TASK BRIEF
Format the rows from the line containing "yellow circle at" through the line containing "brown triangle: moved 10 px left" as a numbered list, omitting any blank lines.

DATA PROVIDED
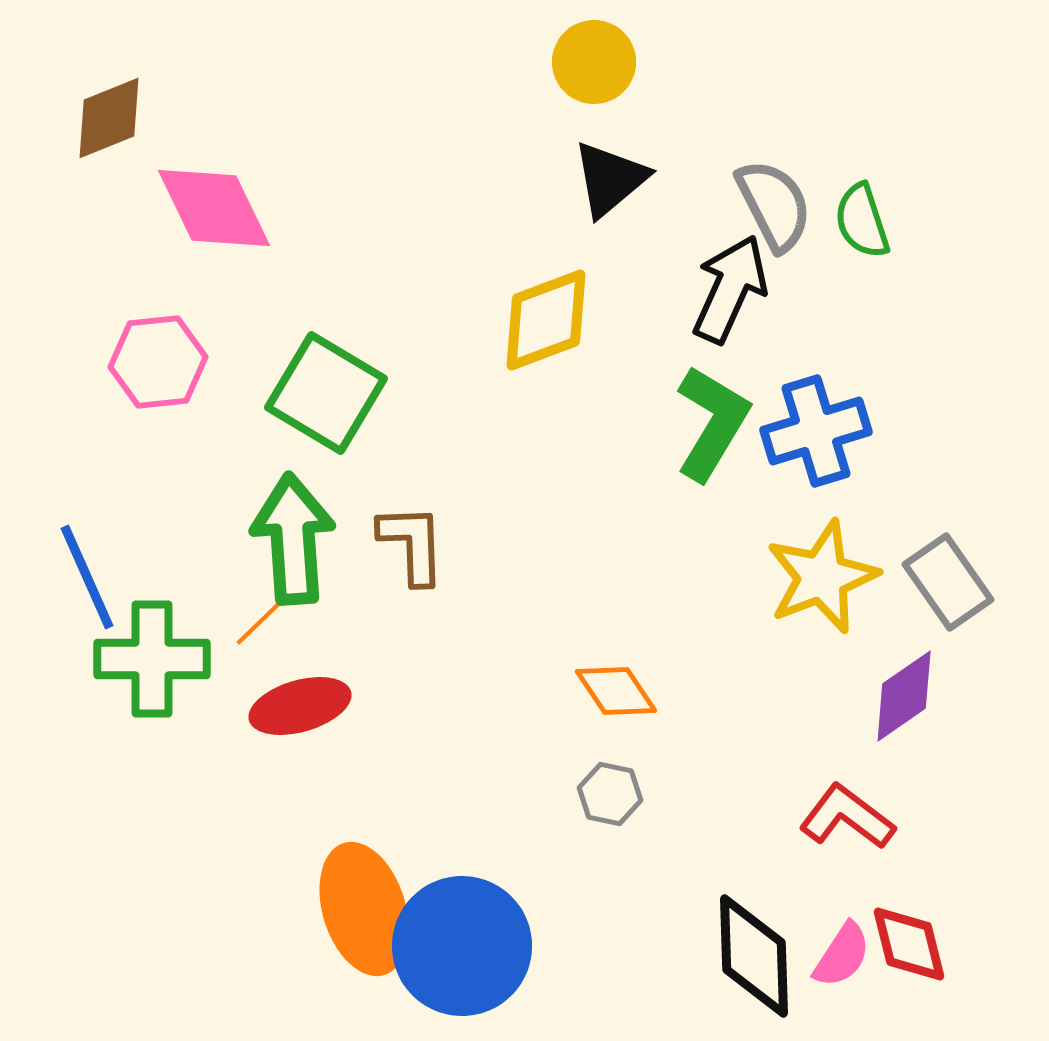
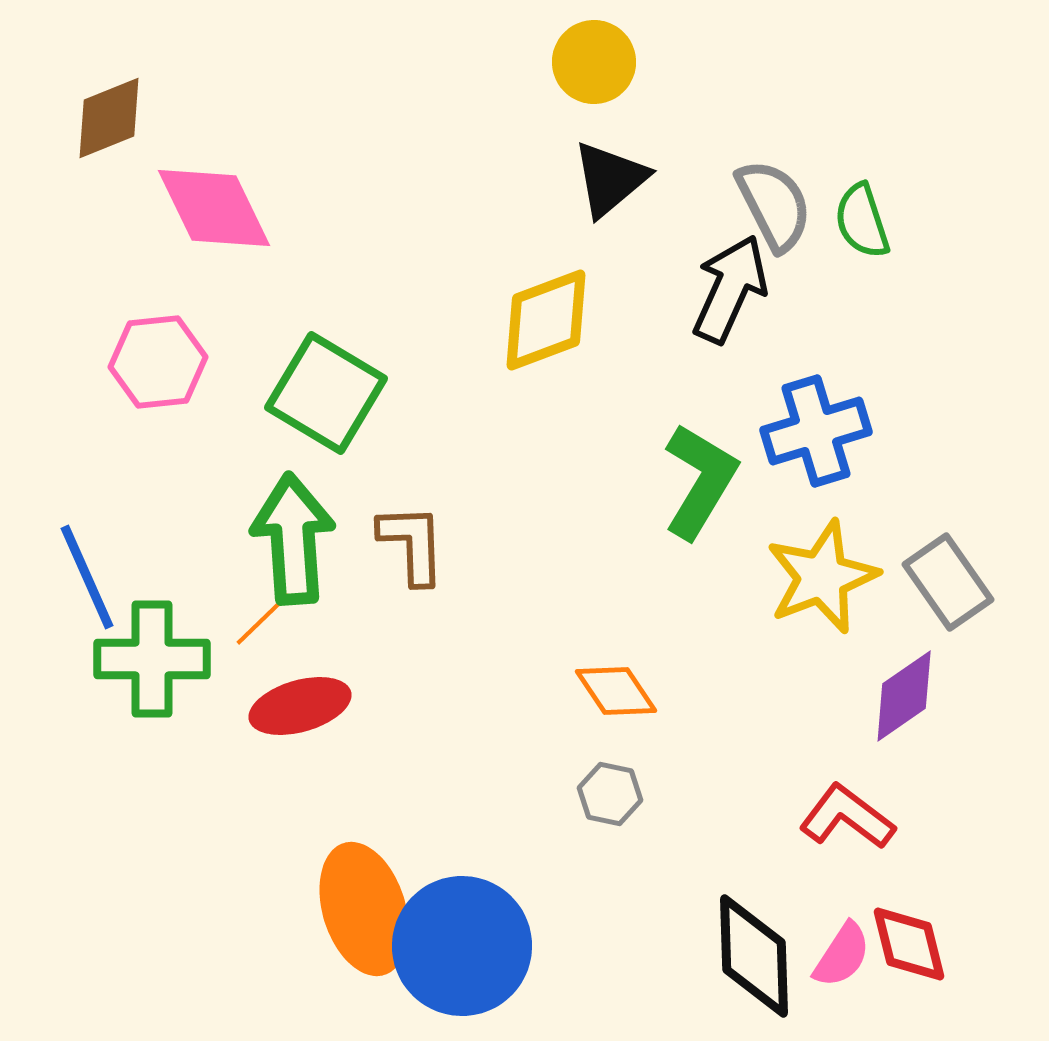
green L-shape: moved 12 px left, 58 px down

---

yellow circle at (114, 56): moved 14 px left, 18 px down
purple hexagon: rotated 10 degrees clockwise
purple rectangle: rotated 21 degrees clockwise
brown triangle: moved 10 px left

TASK RESULT
1. yellow circle at (114, 56): moved 14 px left, 18 px down
2. purple hexagon: rotated 10 degrees clockwise
3. purple rectangle: rotated 21 degrees clockwise
4. brown triangle: moved 10 px left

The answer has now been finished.